BRIEF
In the listing that follows, the lines starting at the one containing "none -> brown brick B2:C2 level 1" and ending at the one containing "yellow brick H4:I4" are to be returned exactly, both boundary lines included, and no others.

EXERCISE DATA
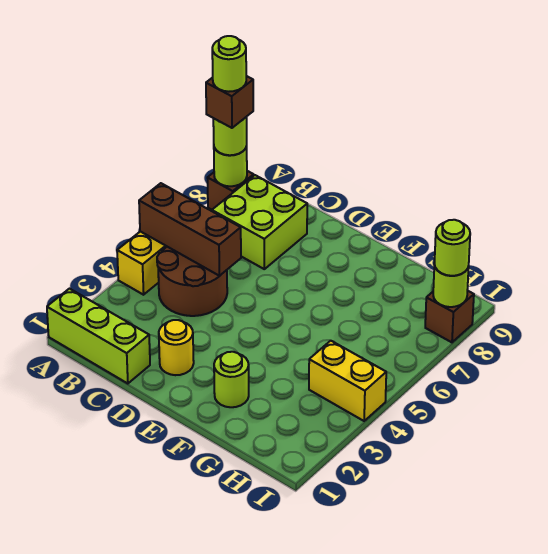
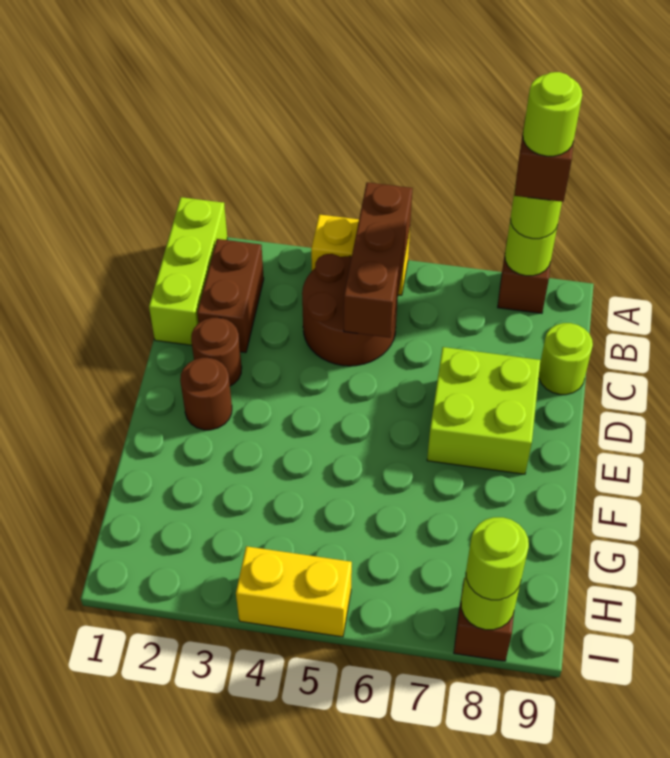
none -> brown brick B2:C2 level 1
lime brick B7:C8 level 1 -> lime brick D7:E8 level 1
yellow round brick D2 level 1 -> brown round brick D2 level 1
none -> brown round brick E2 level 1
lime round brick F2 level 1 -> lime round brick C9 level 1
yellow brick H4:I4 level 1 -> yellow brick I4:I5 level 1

---

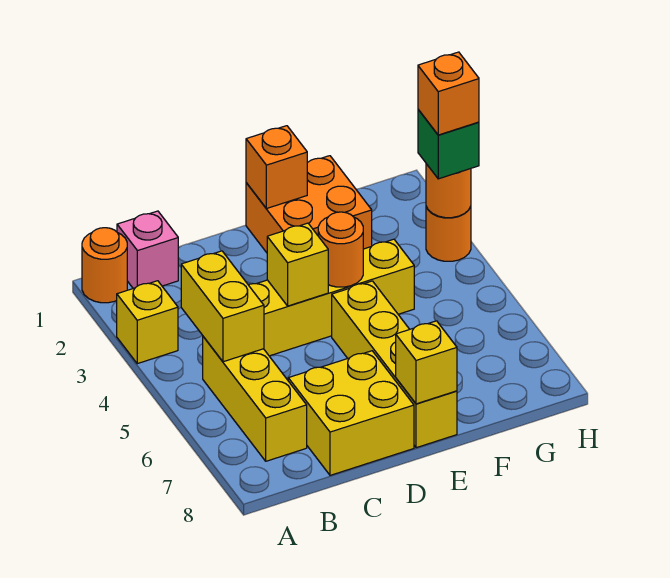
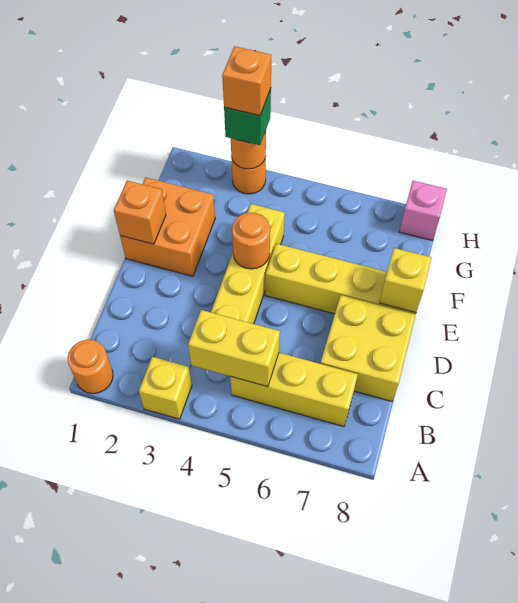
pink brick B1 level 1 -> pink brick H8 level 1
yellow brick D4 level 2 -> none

EXERCISE SOLUTION
none -> brown brick B2:C2 level 1
lime brick B7:C8 level 1 -> lime brick D7:E8 level 1
yellow round brick D2 level 1 -> brown round brick D2 level 1
none -> brown round brick E2 level 1
lime round brick F2 level 1 -> lime round brick C9 level 1
yellow brick H4:I4 level 1 -> yellow brick I4:I5 level 1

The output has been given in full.